[Problem to work on]
The answer is the data below, repeated exactly, with no pictures included.

[Data block]
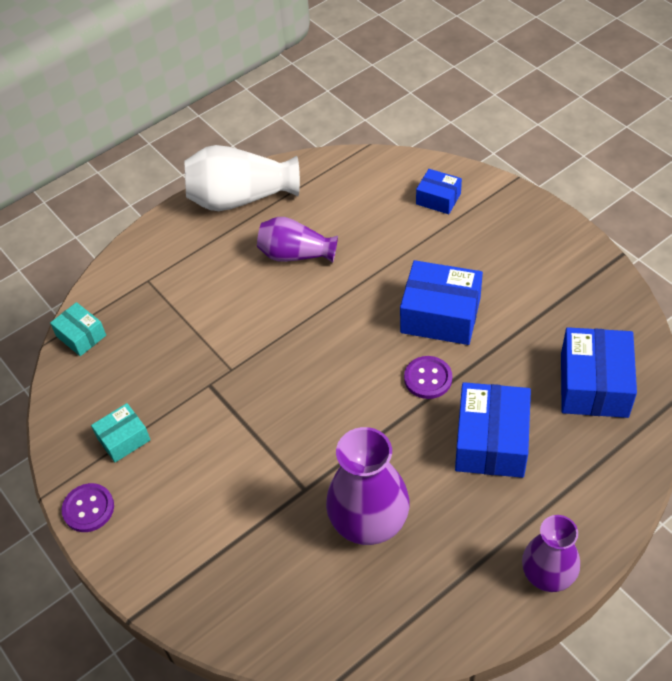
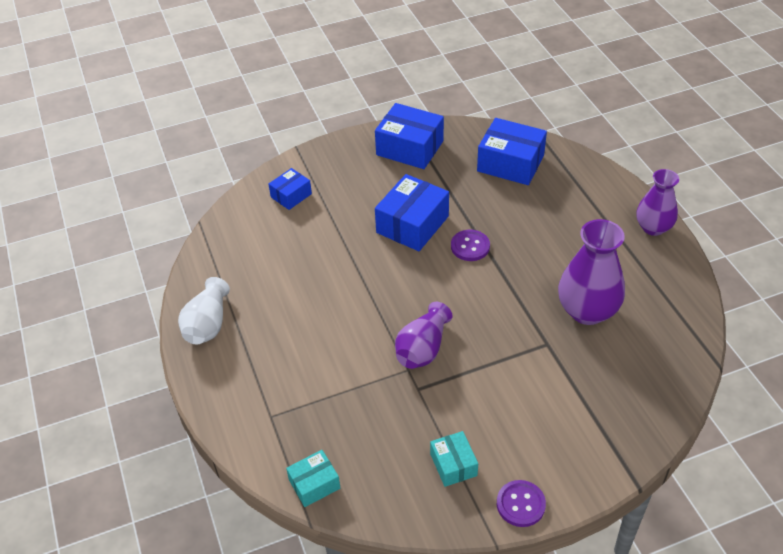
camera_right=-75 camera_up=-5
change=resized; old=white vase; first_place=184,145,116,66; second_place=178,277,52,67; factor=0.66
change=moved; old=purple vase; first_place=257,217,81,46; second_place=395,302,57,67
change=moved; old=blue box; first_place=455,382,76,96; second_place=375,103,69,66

[Exercise output]
camera_right=-75 camera_up=-5
change=resized; old=white vase; first_place=184,145,116,66; second_place=178,277,52,67; factor=0.66
change=moved; old=purple vase; first_place=257,217,81,46; second_place=395,302,57,67
change=moved; old=blue box; first_place=455,382,76,96; second_place=375,103,69,66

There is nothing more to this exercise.